Records contained in a dataset
"""

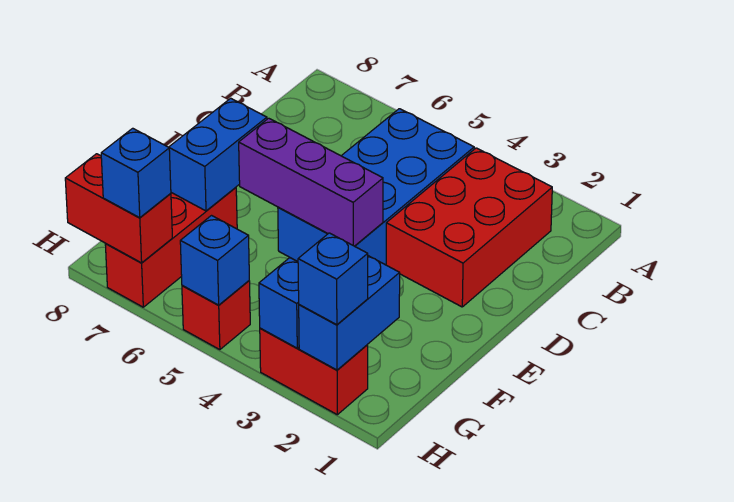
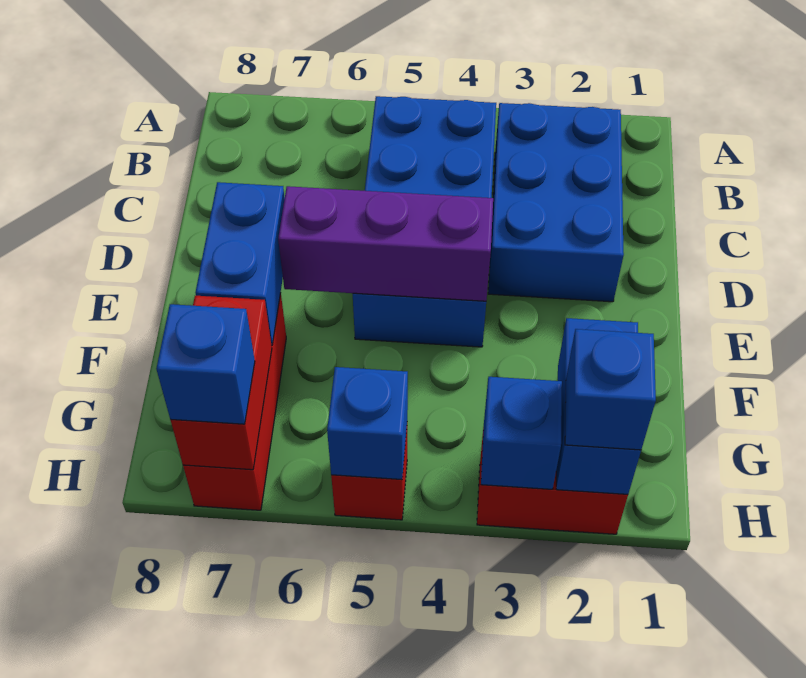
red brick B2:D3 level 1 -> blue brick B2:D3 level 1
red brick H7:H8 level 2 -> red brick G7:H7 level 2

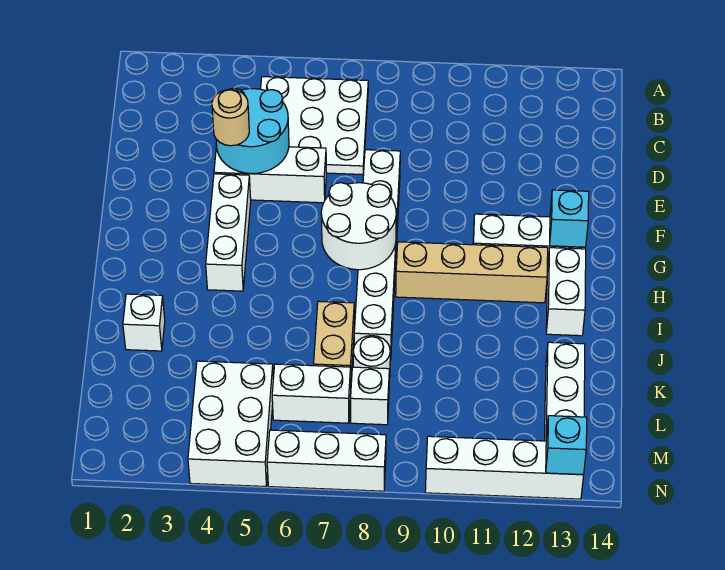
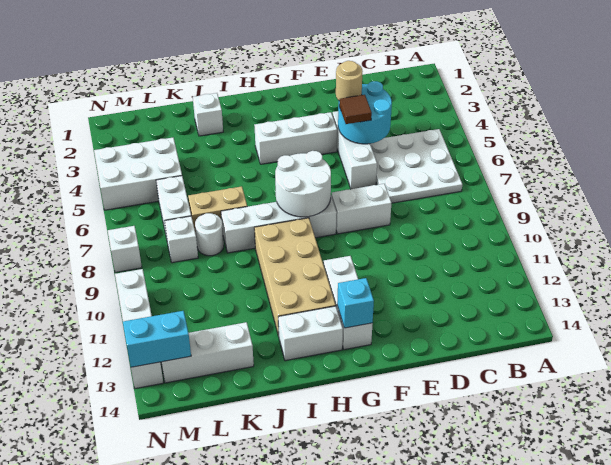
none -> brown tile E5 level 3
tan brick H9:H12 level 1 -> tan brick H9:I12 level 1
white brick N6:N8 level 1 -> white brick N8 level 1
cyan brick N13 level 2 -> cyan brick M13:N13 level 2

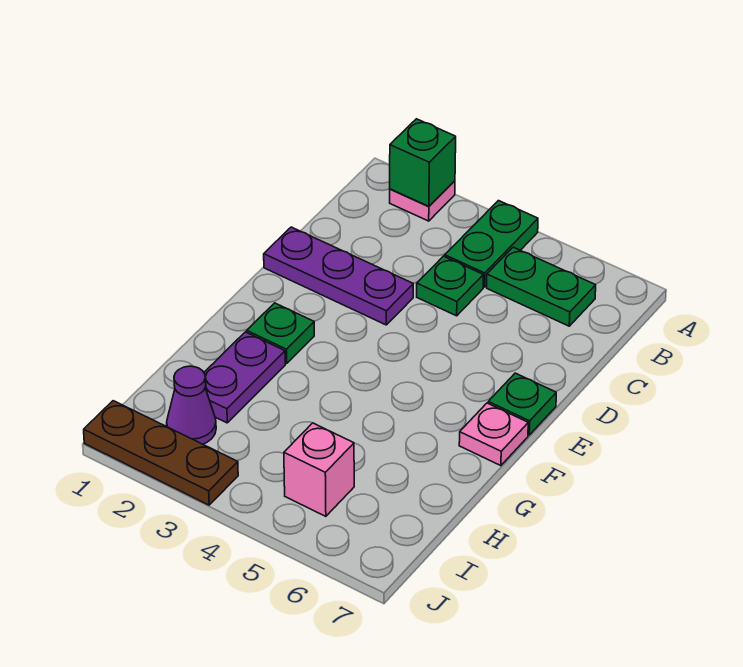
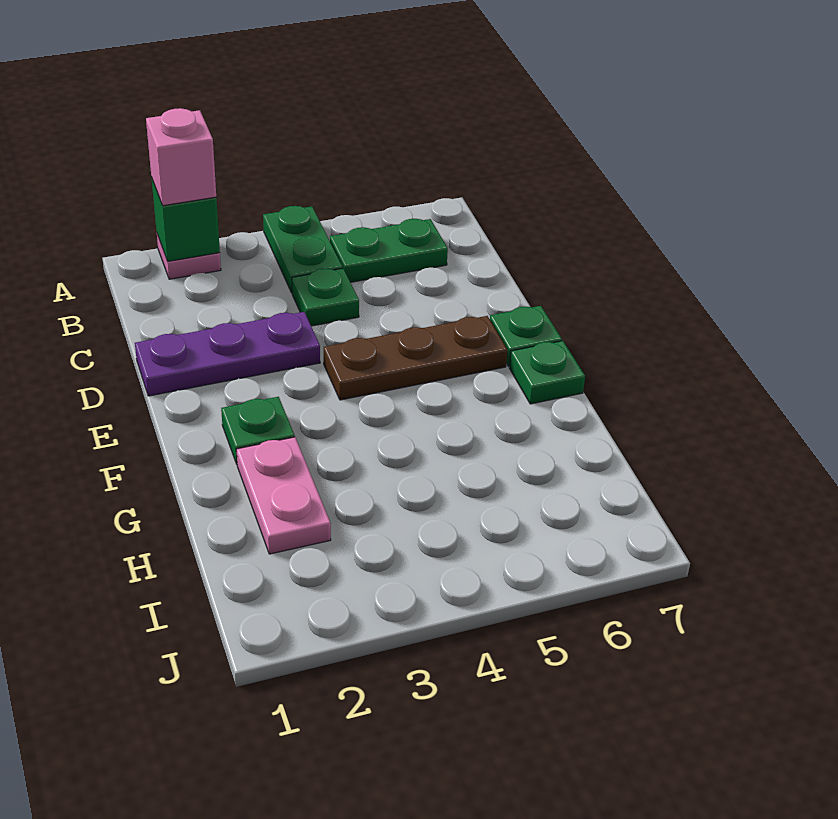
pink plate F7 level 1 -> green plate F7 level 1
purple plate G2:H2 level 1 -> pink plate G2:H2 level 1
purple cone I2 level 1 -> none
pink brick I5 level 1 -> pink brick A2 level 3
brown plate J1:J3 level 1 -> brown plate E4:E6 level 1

"""

-- Task item --
Work out how many lines in the data contain "brown" and state that number with nothing added.

-- Solution to the problem --
2